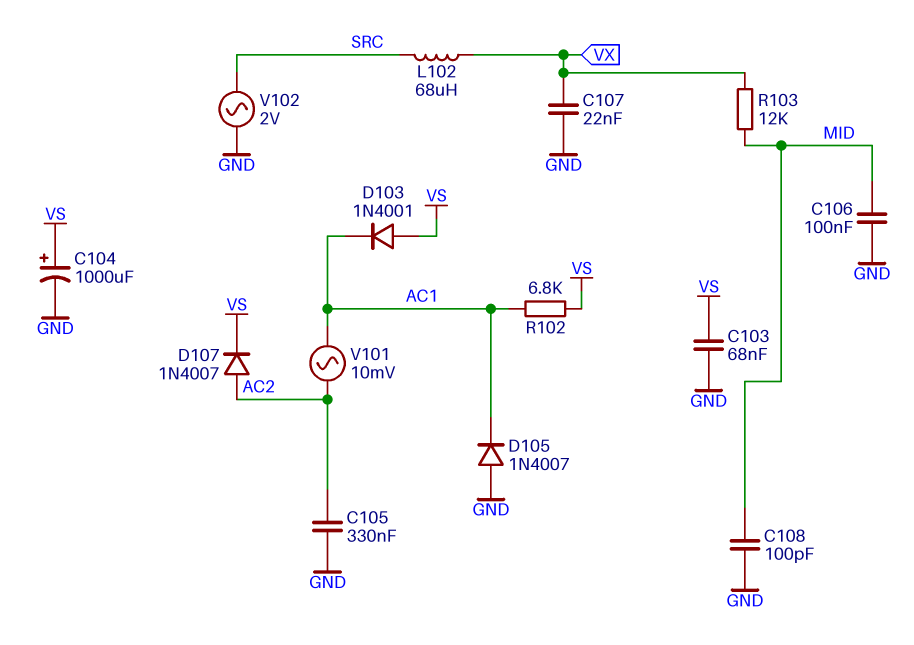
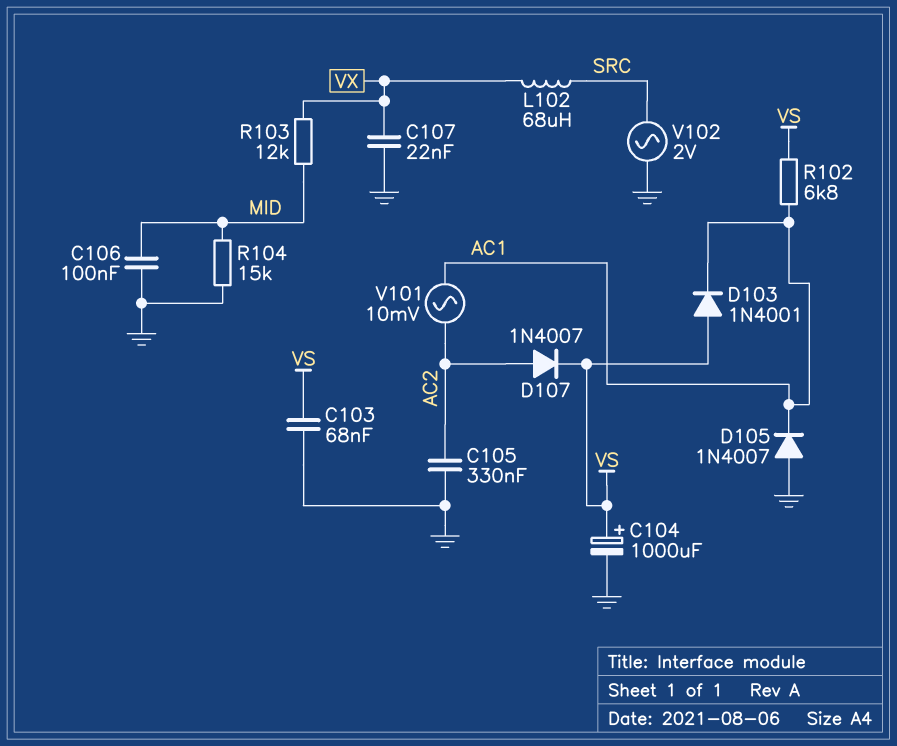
C108: 100pF (GND, MID) -> none
R104: none -> 15k (GND, MID)

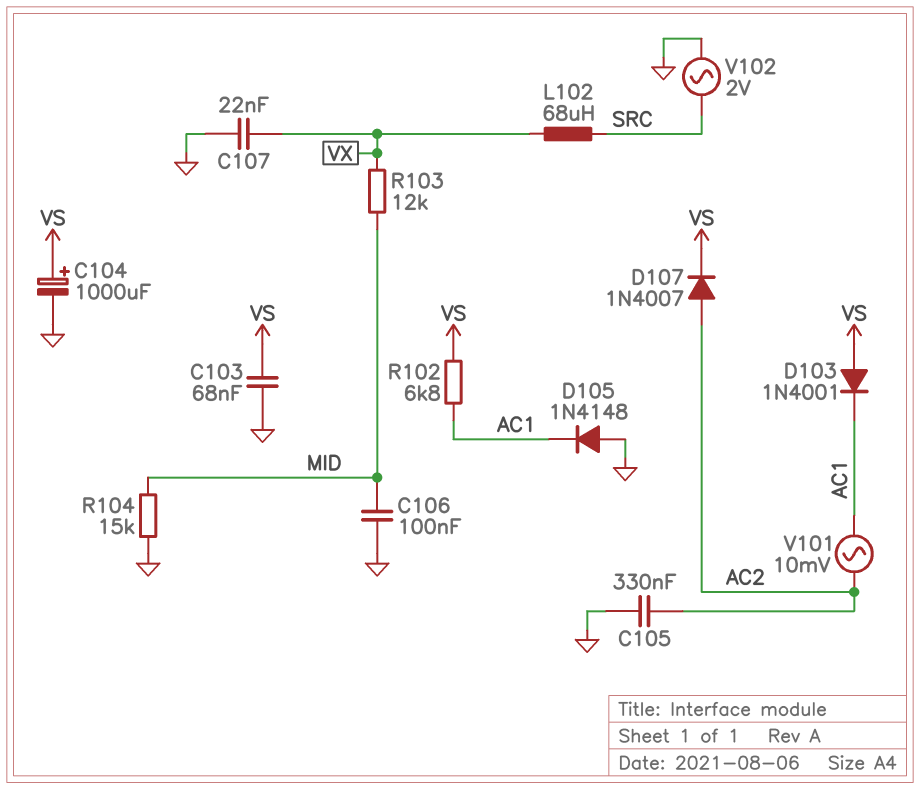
D105: diode 1N4007 (A GND, K AC1) -> diode 1N4148 (A GND, K AC1)

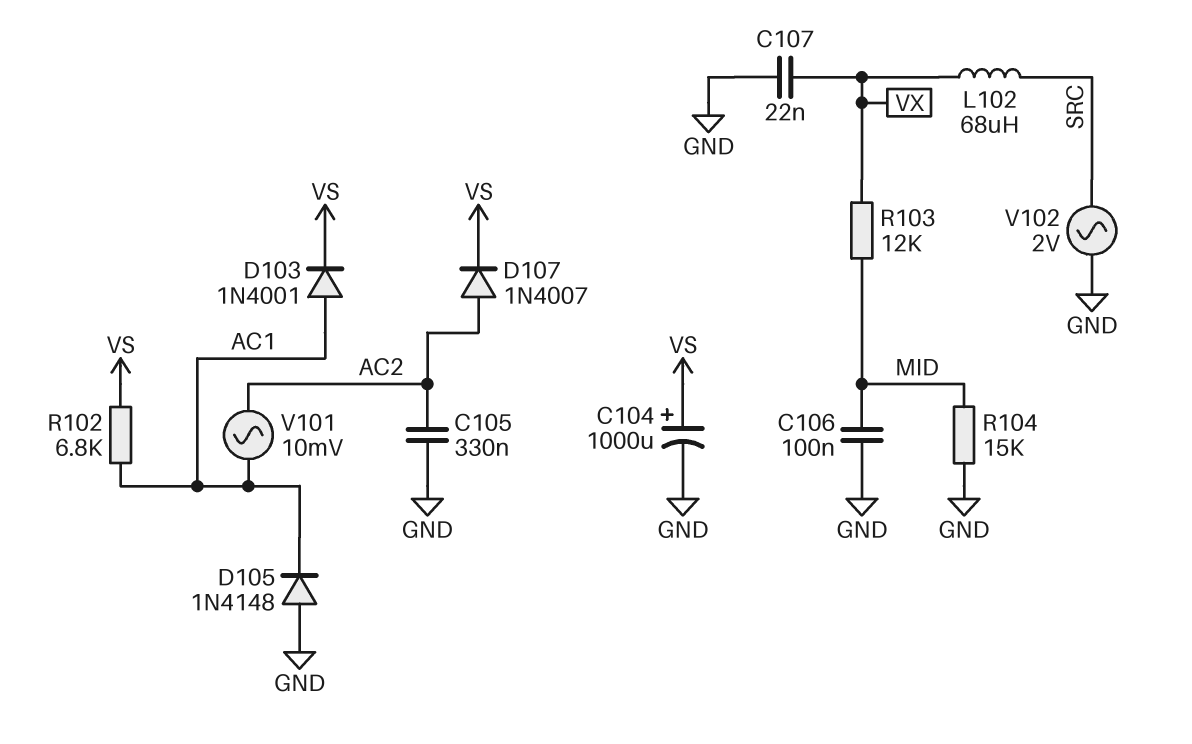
C103: 68nF (GND, VS) -> none
D103: diode 1N4001 (A VS, K AC1) -> diode 1N4001 (A AC1, K VS)

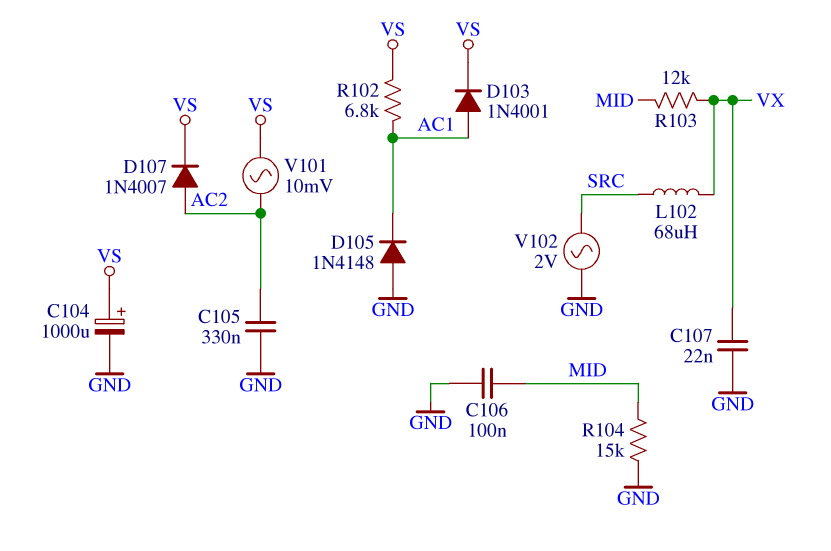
V101: AC 10mV (AC1, AC2) -> AC 10mV (AC2, VS)

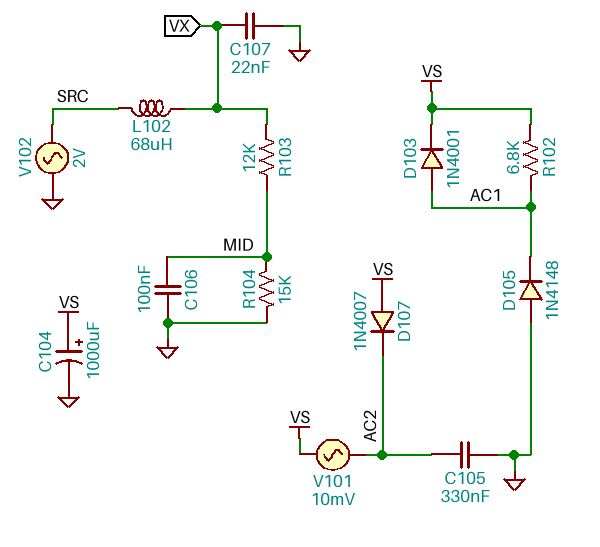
D107: diode 1N4007 (A AC2, K VS) -> diode 1N4007 (A VS, K AC2)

◆ REQUIRED WORK:
Copy out each line from the preceding entries that mentions the word "none".

◆ SOLUTION FOR THIS EXERCISE:
C108: 100pF (GND, MID) -> none
R104: none -> 15k (GND, MID)
C103: 68nF (GND, VS) -> none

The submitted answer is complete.